> **Try it**:
Pull out every line below that holds the word "recolor".

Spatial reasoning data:
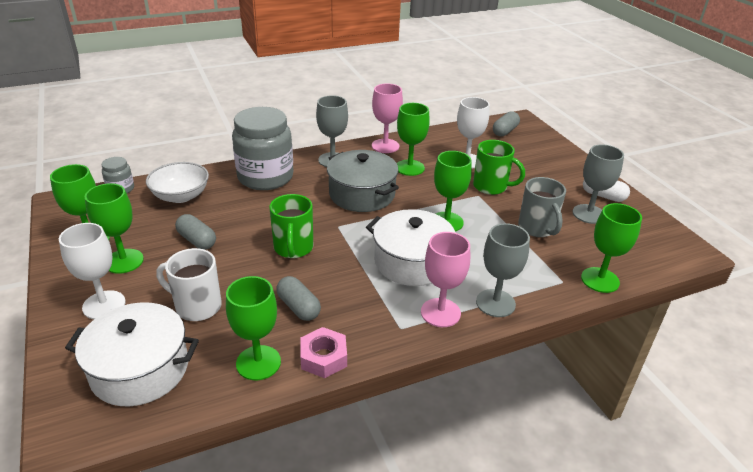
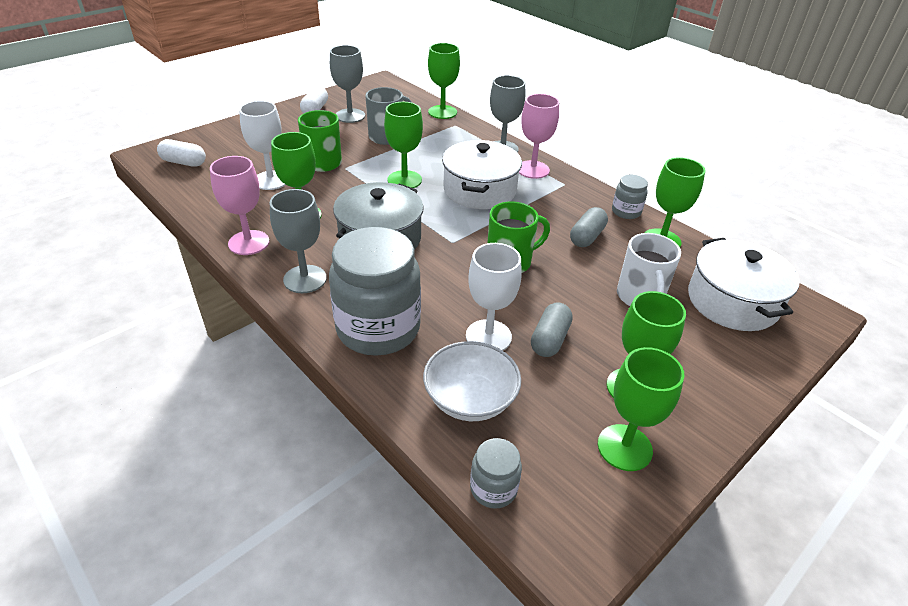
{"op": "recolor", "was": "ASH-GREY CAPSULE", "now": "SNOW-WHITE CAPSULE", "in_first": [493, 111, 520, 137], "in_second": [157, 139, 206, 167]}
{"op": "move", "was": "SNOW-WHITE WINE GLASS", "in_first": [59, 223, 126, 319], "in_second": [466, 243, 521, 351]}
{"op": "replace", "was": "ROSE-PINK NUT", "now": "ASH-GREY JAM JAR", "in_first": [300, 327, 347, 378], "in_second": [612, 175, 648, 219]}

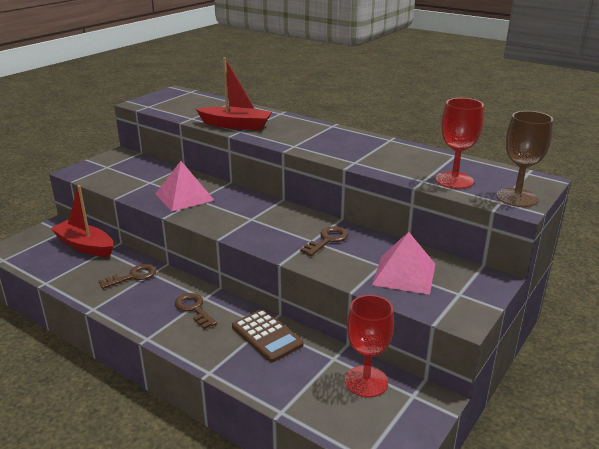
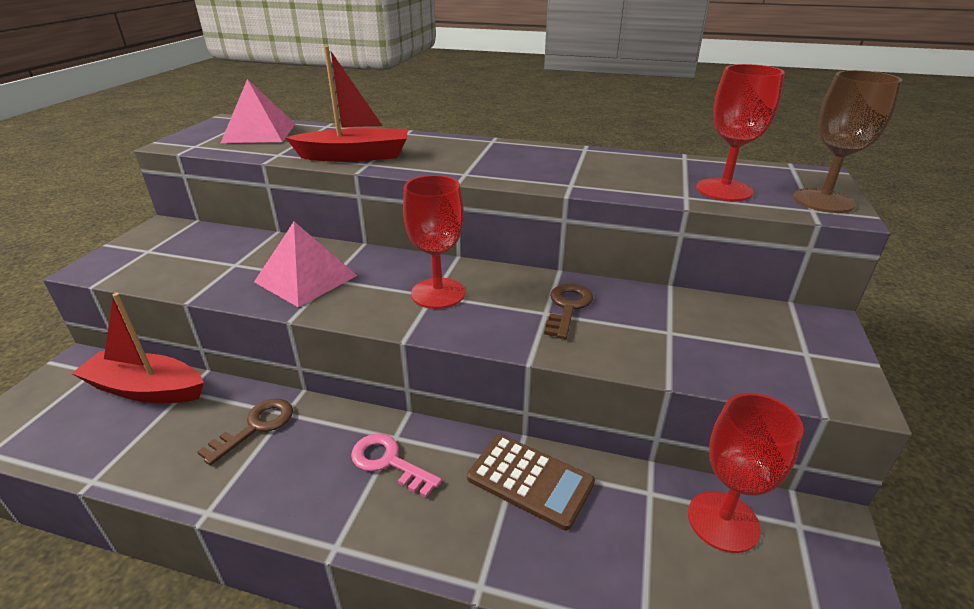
{"op": "move", "was": "ROSE-PINK PYRAMID SHAPE", "in_first": [372, 232, 435, 295], "in_second": [221, 79, 295, 143]}
{"op": "recolor", "was": "DARK BROWN KEY", "now": "ROSE-PINK KEY", "in_first": [175, 293, 217, 329], "in_second": [351, 433, 442, 498]}
{"op": "insert", "now": "RED WINE GLASS", "in_second": [403, 175, 465, 309]}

> **Reply to the exercise**:
{"op": "recolor", "was": "ASH-GREY CAPSULE", "now": "SNOW-WHITE CAPSULE", "in_first": [493, 111, 520, 137], "in_second": [157, 139, 206, 167]}
{"op": "recolor", "was": "DARK BROWN KEY", "now": "ROSE-PINK KEY", "in_first": [175, 293, 217, 329], "in_second": [351, 433, 442, 498]}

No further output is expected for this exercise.